-- TRY IT --
Entries in the following listing are to be copied exactly as they stand.

MATERIAL TO PROCESS: Begin

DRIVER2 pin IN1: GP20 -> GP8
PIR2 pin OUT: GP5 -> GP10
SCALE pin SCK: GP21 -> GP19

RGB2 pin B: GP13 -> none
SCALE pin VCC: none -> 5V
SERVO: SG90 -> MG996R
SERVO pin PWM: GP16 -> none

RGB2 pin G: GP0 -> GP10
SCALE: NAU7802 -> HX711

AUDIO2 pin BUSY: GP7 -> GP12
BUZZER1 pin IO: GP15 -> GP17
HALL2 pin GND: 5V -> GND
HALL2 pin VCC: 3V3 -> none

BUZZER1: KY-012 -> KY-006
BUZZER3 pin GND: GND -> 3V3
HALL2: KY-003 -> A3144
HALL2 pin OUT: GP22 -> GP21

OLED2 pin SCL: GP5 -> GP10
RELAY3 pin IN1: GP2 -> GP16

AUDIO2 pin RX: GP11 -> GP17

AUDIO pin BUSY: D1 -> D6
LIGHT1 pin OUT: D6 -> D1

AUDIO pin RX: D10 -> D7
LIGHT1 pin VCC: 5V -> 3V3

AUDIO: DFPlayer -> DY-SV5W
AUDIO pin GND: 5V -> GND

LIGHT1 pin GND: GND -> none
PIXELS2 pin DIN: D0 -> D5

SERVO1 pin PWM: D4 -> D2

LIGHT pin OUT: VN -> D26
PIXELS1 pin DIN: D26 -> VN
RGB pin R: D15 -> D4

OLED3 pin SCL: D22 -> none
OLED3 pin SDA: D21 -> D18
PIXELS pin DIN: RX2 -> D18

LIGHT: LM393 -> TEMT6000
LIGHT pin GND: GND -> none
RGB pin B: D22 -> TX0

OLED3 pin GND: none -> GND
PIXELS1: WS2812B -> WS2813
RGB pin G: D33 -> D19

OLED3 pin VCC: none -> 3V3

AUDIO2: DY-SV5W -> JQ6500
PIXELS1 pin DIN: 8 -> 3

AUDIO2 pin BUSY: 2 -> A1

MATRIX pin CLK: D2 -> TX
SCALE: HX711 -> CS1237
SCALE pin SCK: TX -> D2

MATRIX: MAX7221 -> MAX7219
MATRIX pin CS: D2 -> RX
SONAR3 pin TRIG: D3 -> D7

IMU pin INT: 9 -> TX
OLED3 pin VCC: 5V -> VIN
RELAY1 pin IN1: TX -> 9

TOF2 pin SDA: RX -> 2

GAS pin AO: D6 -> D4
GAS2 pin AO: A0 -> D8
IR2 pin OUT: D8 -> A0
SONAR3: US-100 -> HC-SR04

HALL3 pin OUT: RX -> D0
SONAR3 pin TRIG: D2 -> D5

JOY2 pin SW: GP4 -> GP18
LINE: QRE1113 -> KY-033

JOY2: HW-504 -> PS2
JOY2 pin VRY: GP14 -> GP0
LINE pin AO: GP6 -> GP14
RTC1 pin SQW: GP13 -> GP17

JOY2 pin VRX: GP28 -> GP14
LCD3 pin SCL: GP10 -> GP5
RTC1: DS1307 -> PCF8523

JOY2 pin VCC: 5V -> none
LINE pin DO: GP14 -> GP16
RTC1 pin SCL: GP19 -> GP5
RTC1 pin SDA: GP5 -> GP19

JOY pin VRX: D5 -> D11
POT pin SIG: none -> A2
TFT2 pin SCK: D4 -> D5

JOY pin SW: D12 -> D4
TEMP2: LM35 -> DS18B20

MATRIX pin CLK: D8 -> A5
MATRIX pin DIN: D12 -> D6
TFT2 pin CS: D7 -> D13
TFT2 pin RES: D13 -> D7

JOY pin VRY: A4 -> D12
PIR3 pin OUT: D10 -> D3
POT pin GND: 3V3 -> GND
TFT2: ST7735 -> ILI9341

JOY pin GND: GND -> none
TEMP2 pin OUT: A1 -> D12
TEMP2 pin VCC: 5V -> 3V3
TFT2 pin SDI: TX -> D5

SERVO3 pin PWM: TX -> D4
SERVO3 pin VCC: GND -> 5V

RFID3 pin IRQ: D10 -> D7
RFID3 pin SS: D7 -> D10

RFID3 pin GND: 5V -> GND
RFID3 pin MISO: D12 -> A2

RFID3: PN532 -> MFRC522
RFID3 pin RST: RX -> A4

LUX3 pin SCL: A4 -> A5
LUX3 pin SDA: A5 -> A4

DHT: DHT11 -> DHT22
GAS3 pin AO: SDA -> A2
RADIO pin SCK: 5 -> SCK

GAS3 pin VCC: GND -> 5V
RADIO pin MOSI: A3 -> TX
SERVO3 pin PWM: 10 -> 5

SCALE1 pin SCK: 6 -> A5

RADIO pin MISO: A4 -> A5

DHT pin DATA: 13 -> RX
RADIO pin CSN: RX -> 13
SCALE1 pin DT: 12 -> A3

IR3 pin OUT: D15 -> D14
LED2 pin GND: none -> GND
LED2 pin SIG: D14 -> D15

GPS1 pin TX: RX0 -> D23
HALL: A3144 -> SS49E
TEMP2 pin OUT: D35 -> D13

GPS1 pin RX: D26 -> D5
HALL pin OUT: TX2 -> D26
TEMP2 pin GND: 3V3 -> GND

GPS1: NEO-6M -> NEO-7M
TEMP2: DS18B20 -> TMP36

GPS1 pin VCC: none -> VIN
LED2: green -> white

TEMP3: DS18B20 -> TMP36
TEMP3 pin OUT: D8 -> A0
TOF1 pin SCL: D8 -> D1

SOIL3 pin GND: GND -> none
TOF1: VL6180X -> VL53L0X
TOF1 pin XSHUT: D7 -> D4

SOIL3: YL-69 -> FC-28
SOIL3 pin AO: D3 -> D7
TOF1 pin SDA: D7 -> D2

MATERIAL TO PROCESS: End

-- OUTPUT FOR THIS TASK --
DRIVER2 pin IN1: GP20 -> GP8
PIR2 pin OUT: GP5 -> GP10
SCALE pin SCK: GP21 -> GP19

RGB2 pin B: GP13 -> none
SCALE pin VCC: none -> 5V
SERVO: SG90 -> MG996R
SERVO pin PWM: GP16 -> none

RGB2 pin G: GP0 -> GP10
SCALE: NAU7802 -> HX711

AUDIO2 pin BUSY: GP7 -> GP12
BUZZER1 pin IO: GP15 -> GP17
HALL2 pin GND: 5V -> GND
HALL2 pin VCC: 3V3 -> none

BUZZER1: KY-012 -> KY-006
BUZZER3 pin GND: GND -> 3V3
HALL2: KY-003 -> A3144
HALL2 pin OUT: GP22 -> GP21

OLED2 pin SCL: GP5 -> GP10
RELAY3 pin IN1: GP2 -> GP16

AUDIO2 pin RX: GP11 -> GP17

AUDIO pin BUSY: D1 -> D6
LIGHT1 pin OUT: D6 -> D1

AUDIO pin RX: D10 -> D7
LIGHT1 pin VCC: 5V -> 3V3

AUDIO: DFPlayer -> DY-SV5W
AUDIO pin GND: 5V -> GND

LIGHT1 pin GND: GND -> none
PIXELS2 pin DIN: D0 -> D5

SERVO1 pin PWM: D4 -> D2

LIGHT pin OUT: VN -> D26
PIXELS1 pin DIN: D26 -> VN
RGB pin R: D15 -> D4

OLED3 pin SCL: D22 -> none
OLED3 pin SDA: D21 -> D18
PIXELS pin DIN: RX2 -> D18

LIGHT: LM393 -> TEMT6000
LIGHT pin GND: GND -> none
RGB pin B: D22 -> TX0

OLED3 pin GND: none -> GND
PIXELS1: WS2812B -> WS2813
RGB pin G: D33 -> D19

OLED3 pin VCC: none -> 3V3

AUDIO2: DY-SV5W -> JQ6500
PIXELS1 pin DIN: 8 -> 3

AUDIO2 pin BUSY: 2 -> A1

MATRIX pin CLK: D2 -> TX
SCALE: HX711 -> CS1237
SCALE pin SCK: TX -> D2

MATRIX: MAX7221 -> MAX7219
MATRIX pin CS: D2 -> RX
SONAR3 pin TRIG: D3 -> D7

IMU pin INT: 9 -> TX
OLED3 pin VCC: 5V -> VIN
RELAY1 pin IN1: TX -> 9

TOF2 pin SDA: RX -> 2

GAS pin AO: D6 -> D4
GAS2 pin AO: A0 -> D8
IR2 pin OUT: D8 -> A0
SONAR3: US-100 -> HC-SR04

HALL3 pin OUT: RX -> D0
SONAR3 pin TRIG: D2 -> D5

JOY2 pin SW: GP4 -> GP18
LINE: QRE1113 -> KY-033

JOY2: HW-504 -> PS2
JOY2 pin VRY: GP14 -> GP0
LINE pin AO: GP6 -> GP14
RTC1 pin SQW: GP13 -> GP17

JOY2 pin VRX: GP28 -> GP14
LCD3 pin SCL: GP10 -> GP5
RTC1: DS1307 -> PCF8523

JOY2 pin VCC: 5V -> none
LINE pin DO: GP14 -> GP16
RTC1 pin SCL: GP19 -> GP5
RTC1 pin SDA: GP5 -> GP19

JOY pin VRX: D5 -> D11
POT pin SIG: none -> A2
TFT2 pin SCK: D4 -> D5

JOY pin SW: D12 -> D4
TEMP2: LM35 -> DS18B20

MATRIX pin CLK: D8 -> A5
MATRIX pin DIN: D12 -> D6
TFT2 pin CS: D7 -> D13
TFT2 pin RES: D13 -> D7

JOY pin VRY: A4 -> D12
PIR3 pin OUT: D10 -> D3
POT pin GND: 3V3 -> GND
TFT2: ST7735 -> ILI9341

JOY pin GND: GND -> none
TEMP2 pin OUT: A1 -> D12
TEMP2 pin VCC: 5V -> 3V3
TFT2 pin SDI: TX -> D5

SERVO3 pin PWM: TX -> D4
SERVO3 pin VCC: GND -> 5V

RFID3 pin IRQ: D10 -> D7
RFID3 pin SS: D7 -> D10

RFID3 pin GND: 5V -> GND
RFID3 pin MISO: D12 -> A2

RFID3: PN532 -> MFRC522
RFID3 pin RST: RX -> A4

LUX3 pin SCL: A4 -> A5
LUX3 pin SDA: A5 -> A4

DHT: DHT11 -> DHT22
GAS3 pin AO: SDA -> A2
RADIO pin SCK: 5 -> SCK

GAS3 pin VCC: GND -> 5V
RADIO pin MOSI: A3 -> TX
SERVO3 pin PWM: 10 -> 5

SCALE1 pin SCK: 6 -> A5

RADIO pin MISO: A4 -> A5

DHT pin DATA: 13 -> RX
RADIO pin CSN: RX -> 13
SCALE1 pin DT: 12 -> A3

IR3 pin OUT: D15 -> D14
LED2 pin GND: none -> GND
LED2 pin SIG: D14 -> D15

GPS1 pin TX: RX0 -> D23
HALL: A3144 -> SS49E
TEMP2 pin OUT: D35 -> D13

GPS1 pin RX: D26 -> D5
HALL pin OUT: TX2 -> D26
TEMP2 pin GND: 3V3 -> GND

GPS1: NEO-6M -> NEO-7M
TEMP2: DS18B20 -> TMP36

GPS1 pin VCC: none -> VIN
LED2: green -> white

TEMP3: DS18B20 -> TMP36
TEMP3 pin OUT: D8 -> A0
TOF1 pin SCL: D8 -> D1

SOIL3 pin GND: GND -> none
TOF1: VL6180X -> VL53L0X
TOF1 pin XSHUT: D7 -> D4

SOIL3: YL-69 -> FC-28
SOIL3 pin AO: D3 -> D7
TOF1 pin SDA: D7 -> D2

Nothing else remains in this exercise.